(Collection entries)
•••••

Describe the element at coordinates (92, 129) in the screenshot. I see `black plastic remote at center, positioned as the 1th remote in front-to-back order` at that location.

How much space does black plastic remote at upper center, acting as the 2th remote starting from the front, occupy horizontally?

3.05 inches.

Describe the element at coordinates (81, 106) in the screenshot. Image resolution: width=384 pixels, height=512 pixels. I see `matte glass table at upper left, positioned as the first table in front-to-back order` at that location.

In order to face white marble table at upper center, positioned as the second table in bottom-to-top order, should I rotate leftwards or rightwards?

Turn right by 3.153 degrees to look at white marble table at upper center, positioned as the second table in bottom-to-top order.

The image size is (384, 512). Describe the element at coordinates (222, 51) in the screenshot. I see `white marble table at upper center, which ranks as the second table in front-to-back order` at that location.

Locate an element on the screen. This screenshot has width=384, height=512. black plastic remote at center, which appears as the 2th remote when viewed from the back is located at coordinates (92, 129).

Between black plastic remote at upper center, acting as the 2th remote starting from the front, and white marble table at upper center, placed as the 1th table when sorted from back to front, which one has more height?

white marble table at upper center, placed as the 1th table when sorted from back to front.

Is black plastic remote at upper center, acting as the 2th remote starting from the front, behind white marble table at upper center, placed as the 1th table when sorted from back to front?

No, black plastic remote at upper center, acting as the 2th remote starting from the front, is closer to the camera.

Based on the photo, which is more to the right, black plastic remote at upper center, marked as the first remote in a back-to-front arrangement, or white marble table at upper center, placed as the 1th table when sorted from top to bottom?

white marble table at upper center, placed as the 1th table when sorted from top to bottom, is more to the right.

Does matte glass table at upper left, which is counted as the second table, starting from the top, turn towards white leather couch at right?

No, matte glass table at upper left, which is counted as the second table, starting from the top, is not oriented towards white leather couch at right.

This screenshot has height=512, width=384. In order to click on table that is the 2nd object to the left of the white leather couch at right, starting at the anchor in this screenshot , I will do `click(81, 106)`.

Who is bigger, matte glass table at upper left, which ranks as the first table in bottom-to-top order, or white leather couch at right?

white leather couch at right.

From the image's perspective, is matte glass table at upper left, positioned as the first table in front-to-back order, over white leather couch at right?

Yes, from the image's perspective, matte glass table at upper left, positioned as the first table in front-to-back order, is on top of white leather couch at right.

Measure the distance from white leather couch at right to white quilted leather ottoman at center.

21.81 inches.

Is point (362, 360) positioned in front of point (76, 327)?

•••••

GOAL:
Retype the lines of the records word for word, starting with the line that contains "From the image's perspective, is" and going on through the line that contains "Yes, from the".

RESPONSE:
From the image's perspective, is matte glass table at upper left, positioned as the first table in front-to-back order, over white leather couch at right?

Yes, from the image's perspective, matte glass table at upper left, positioned as the first table in front-to-back order, is on top of white leather couch at right.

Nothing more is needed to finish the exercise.